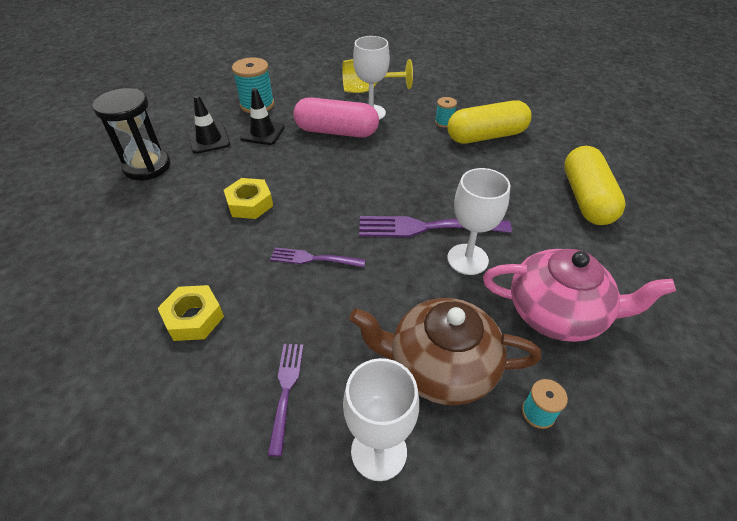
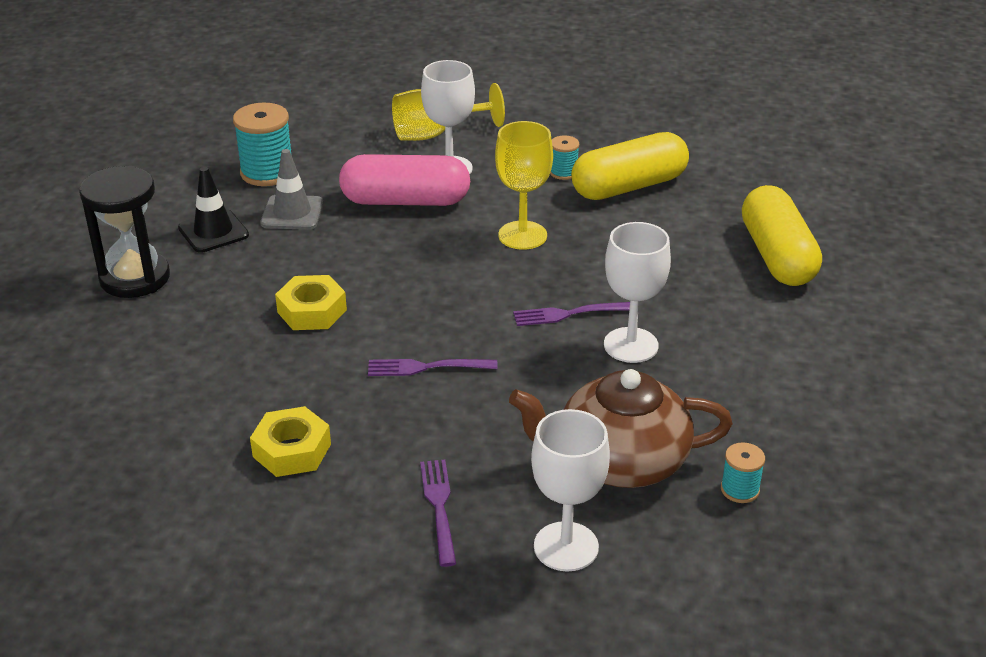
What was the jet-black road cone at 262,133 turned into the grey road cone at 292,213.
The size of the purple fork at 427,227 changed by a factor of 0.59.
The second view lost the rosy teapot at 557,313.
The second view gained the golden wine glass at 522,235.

...

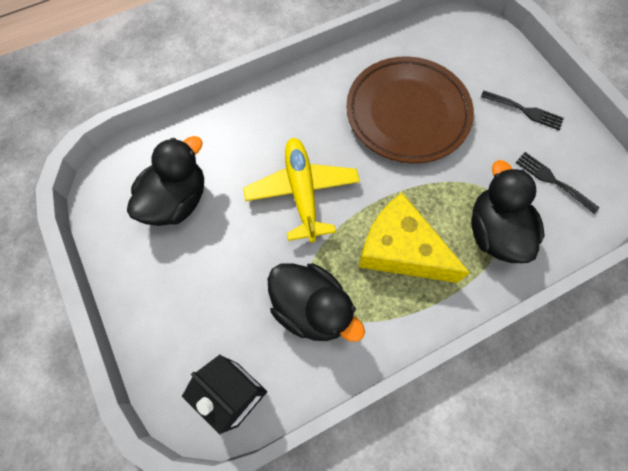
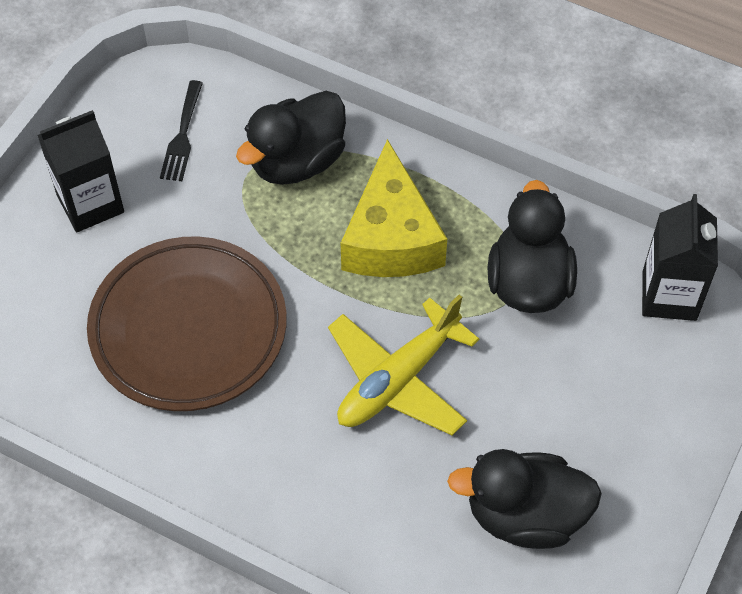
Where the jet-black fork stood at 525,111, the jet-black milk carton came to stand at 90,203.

§ What is expected
Look through the entries above and quote exactly the lines from the line with "What was the" to the line with "The second view gained", counting both of those lines.

§ Response to this task
What was the jet-black road cone at 262,133 turned into the grey road cone at 292,213.
The size of the purple fork at 427,227 changed by a factor of 0.59.
The second view lost the rosy teapot at 557,313.
The second view gained the golden wine glass at 522,235.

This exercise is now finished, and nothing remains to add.